* [RECORD EXCERPTS]

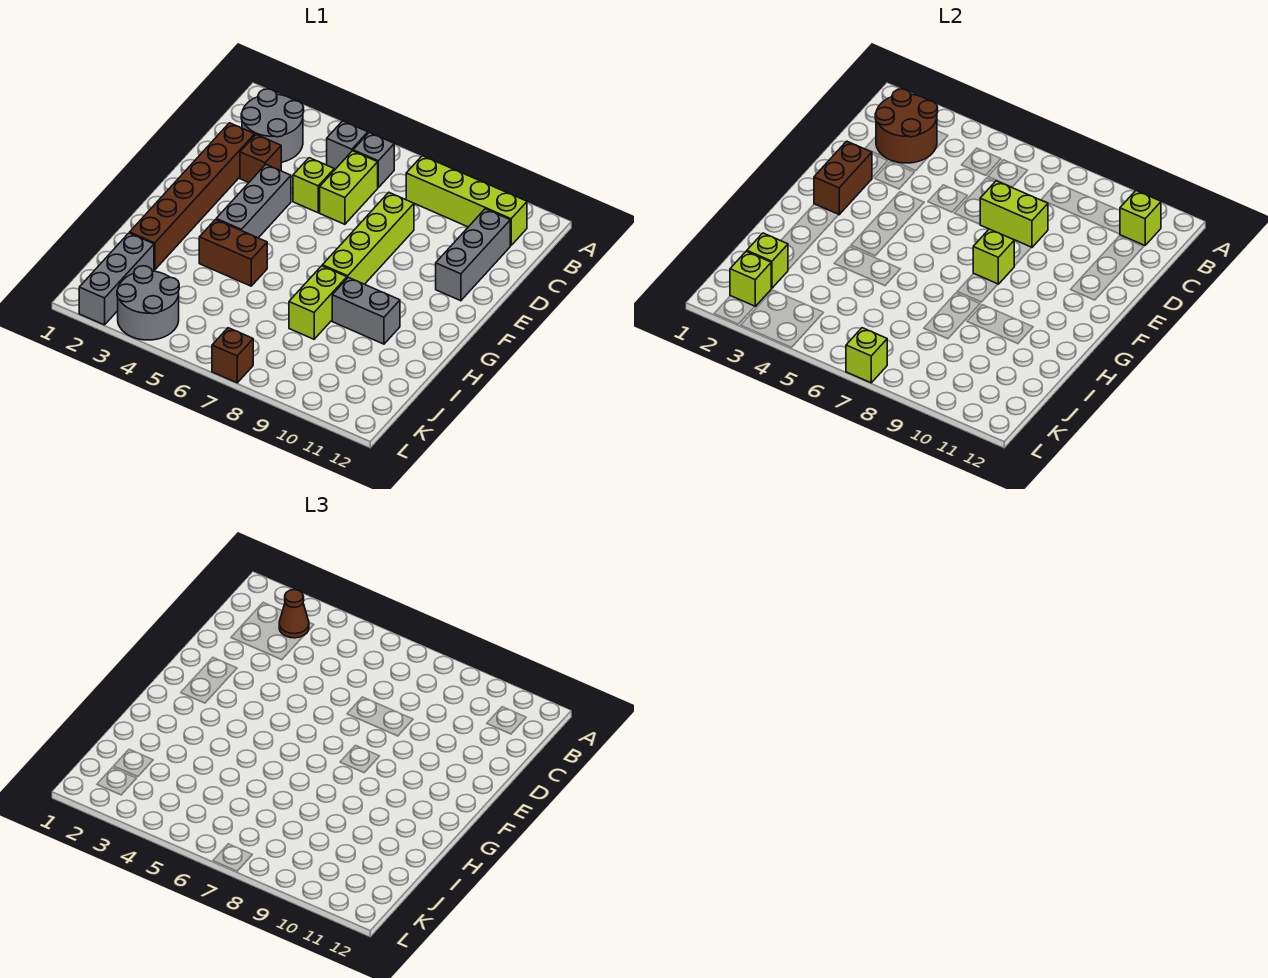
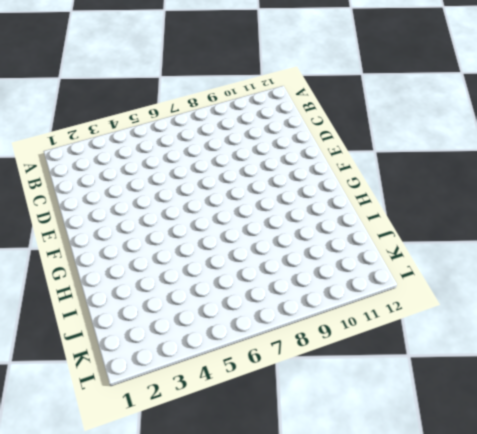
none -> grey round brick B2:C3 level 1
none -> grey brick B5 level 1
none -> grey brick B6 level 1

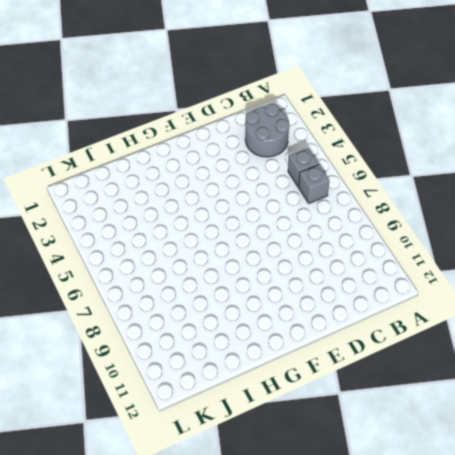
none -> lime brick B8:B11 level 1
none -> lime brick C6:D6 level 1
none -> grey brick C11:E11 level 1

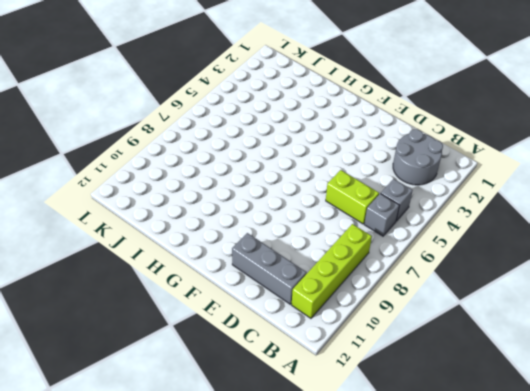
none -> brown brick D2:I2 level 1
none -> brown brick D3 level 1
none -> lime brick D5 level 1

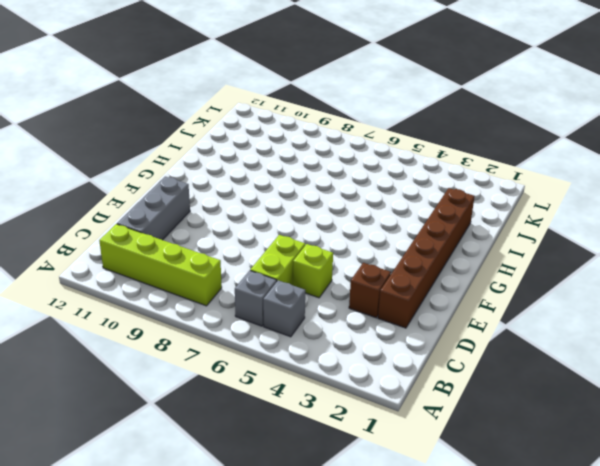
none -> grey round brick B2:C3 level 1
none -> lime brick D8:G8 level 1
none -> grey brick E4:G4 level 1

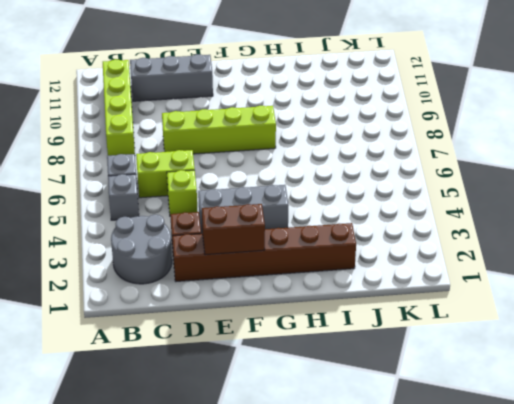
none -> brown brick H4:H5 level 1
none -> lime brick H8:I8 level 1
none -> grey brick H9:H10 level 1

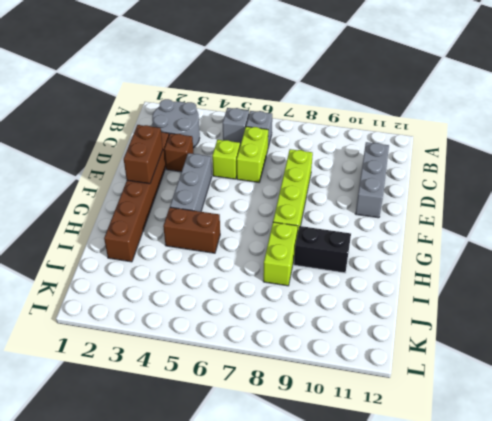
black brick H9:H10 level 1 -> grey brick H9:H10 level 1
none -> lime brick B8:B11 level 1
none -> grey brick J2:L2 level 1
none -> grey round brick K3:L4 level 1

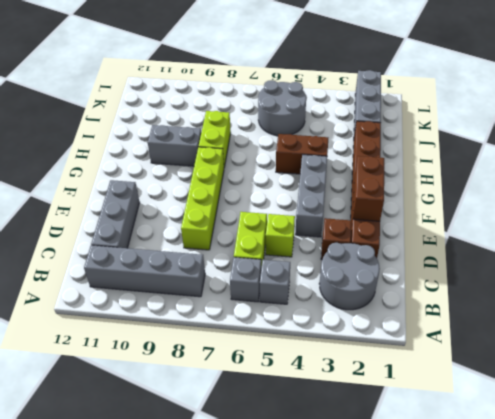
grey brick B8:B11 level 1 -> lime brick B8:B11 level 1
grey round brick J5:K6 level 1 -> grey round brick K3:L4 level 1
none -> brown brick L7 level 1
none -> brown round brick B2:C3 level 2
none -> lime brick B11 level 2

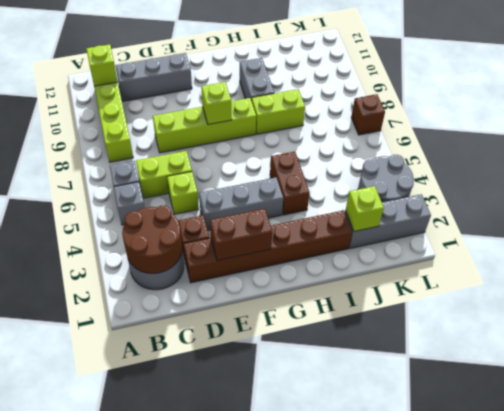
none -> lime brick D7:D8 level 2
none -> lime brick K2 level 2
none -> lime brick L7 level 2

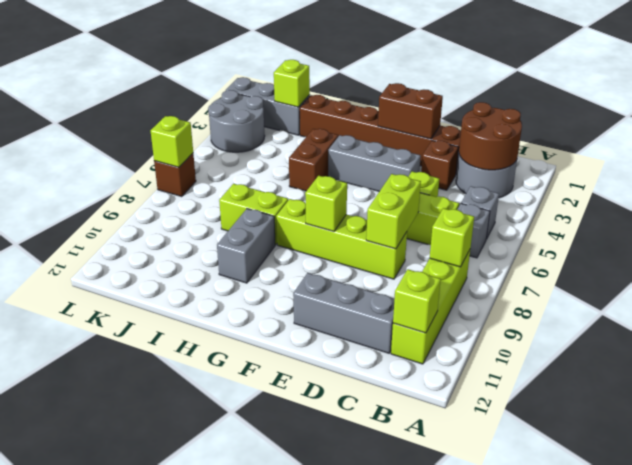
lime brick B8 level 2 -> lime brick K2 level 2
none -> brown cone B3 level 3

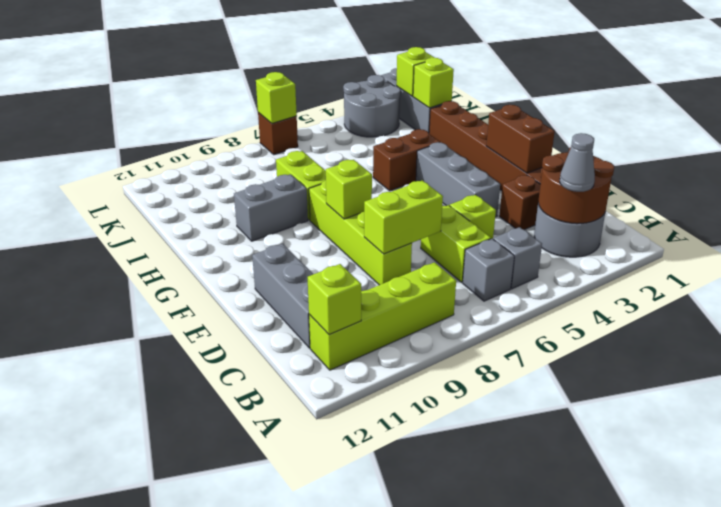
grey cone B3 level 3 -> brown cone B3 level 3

* [TASK] Your task is to retype the listing exactly, without its pictures.

* [OUTPUT FOR THIS EXERCISE]
none -> grey round brick B2:C3 level 1
none -> grey brick B5 level 1
none -> grey brick B6 level 1

none -> lime brick B8:B11 level 1
none -> lime brick C6:D6 level 1
none -> grey brick C11:E11 level 1

none -> brown brick D2:I2 level 1
none -> brown brick D3 level 1
none -> lime brick D5 level 1

none -> grey round brick B2:C3 level 1
none -> lime brick D8:G8 level 1
none -> grey brick E4:G4 level 1

none -> brown brick H4:H5 level 1
none -> lime brick H8:I8 level 1
none -> grey brick H9:H10 level 1

black brick H9:H10 level 1 -> grey brick H9:H10 level 1
none -> lime brick B8:B11 level 1
none -> grey brick J2:L2 level 1
none -> grey round brick K3:L4 level 1

grey brick B8:B11 level 1 -> lime brick B8:B11 level 1
grey round brick J5:K6 level 1 -> grey round brick K3:L4 level 1
none -> brown brick L7 level 1
none -> brown round brick B2:C3 level 2
none -> lime brick B11 level 2

none -> lime brick D7:D8 level 2
none -> lime brick K2 level 2
none -> lime brick L7 level 2

lime brick B8 level 2 -> lime brick K2 level 2
none -> brown cone B3 level 3

grey cone B3 level 3 -> brown cone B3 level 3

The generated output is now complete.